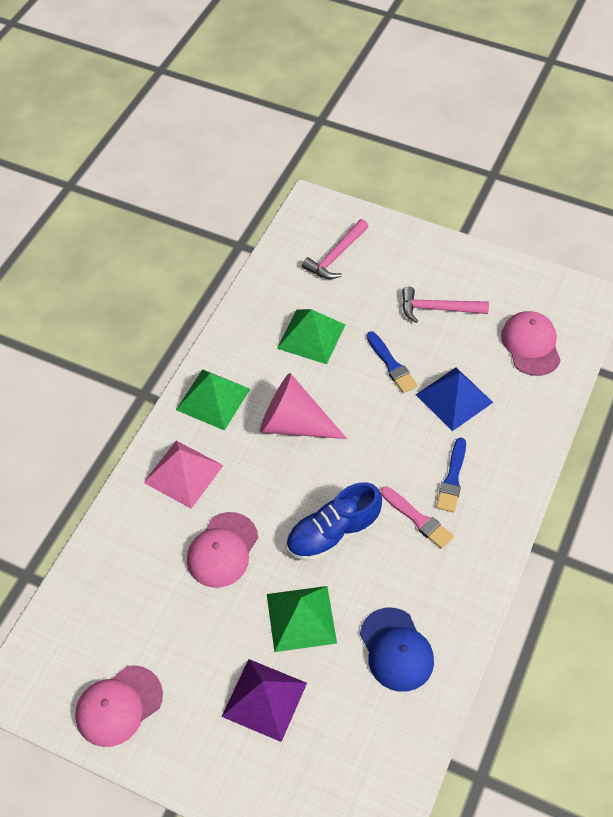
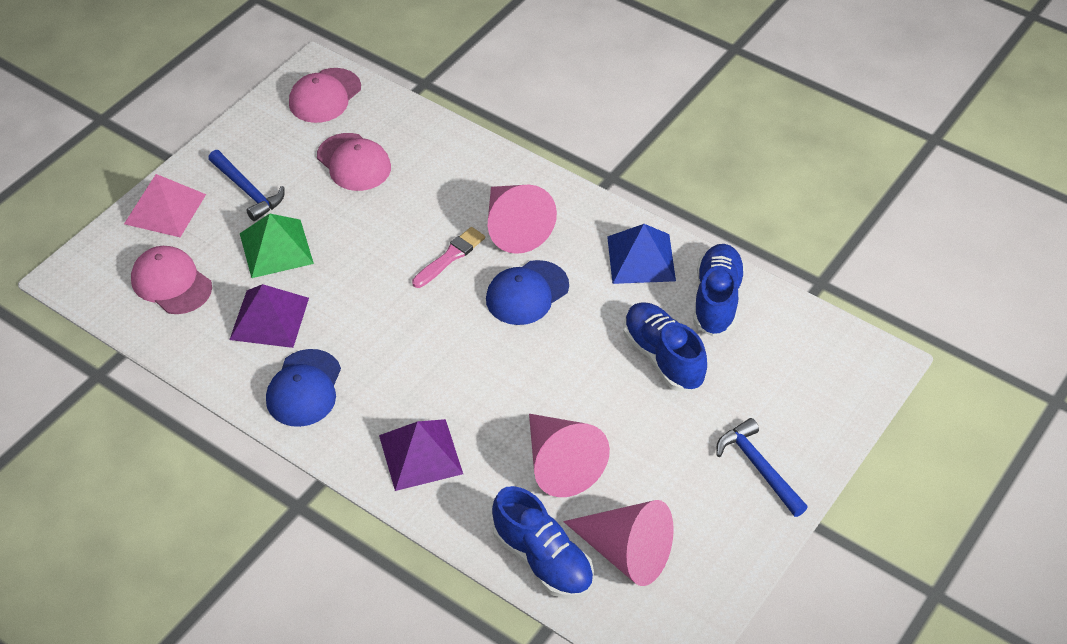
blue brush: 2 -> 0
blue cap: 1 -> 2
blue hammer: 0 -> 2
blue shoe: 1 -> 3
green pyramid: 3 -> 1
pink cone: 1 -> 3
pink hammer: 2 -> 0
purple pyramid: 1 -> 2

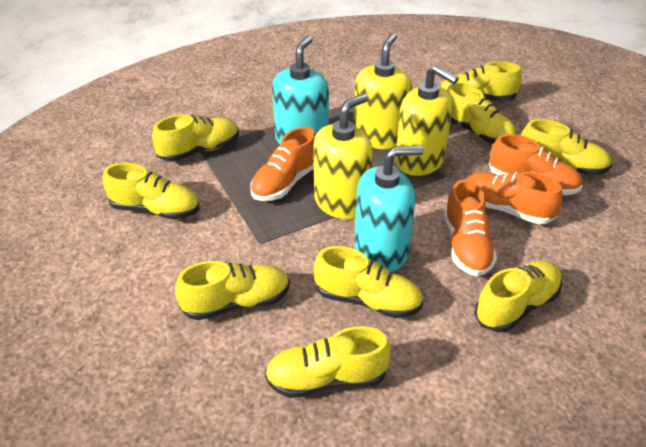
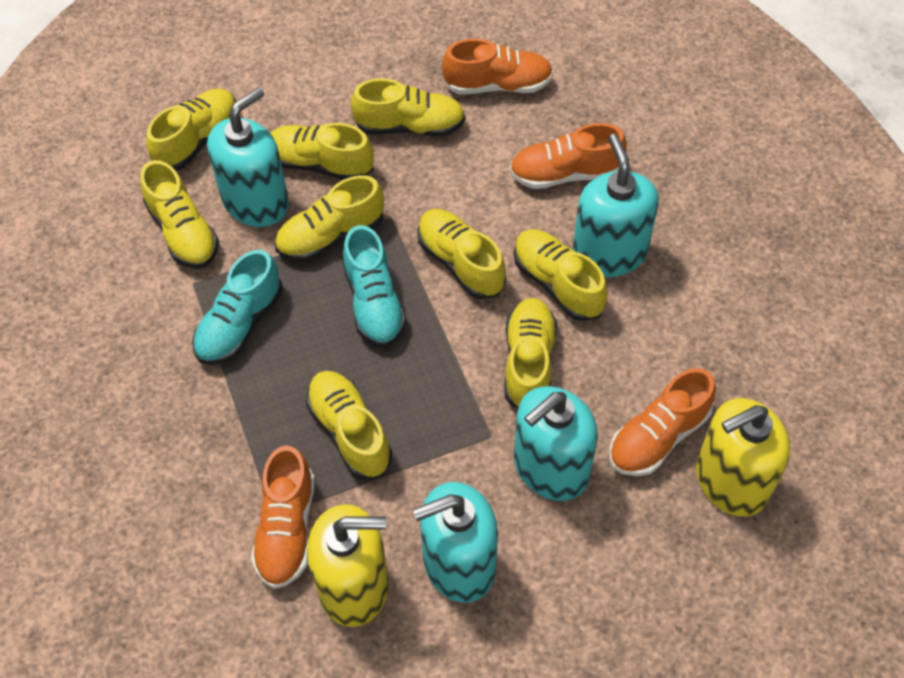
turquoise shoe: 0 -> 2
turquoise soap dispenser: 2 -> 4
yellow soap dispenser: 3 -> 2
= = = =
**Task goal:** Please write out all the data again word for word, but not the pictures.

**Solution to this task:**
blue brush: 2 -> 0
blue cap: 1 -> 2
blue hammer: 0 -> 2
blue shoe: 1 -> 3
green pyramid: 3 -> 1
pink cone: 1 -> 3
pink hammer: 2 -> 0
purple pyramid: 1 -> 2

turquoise shoe: 0 -> 2
turquoise soap dispenser: 2 -> 4
yellow soap dispenser: 3 -> 2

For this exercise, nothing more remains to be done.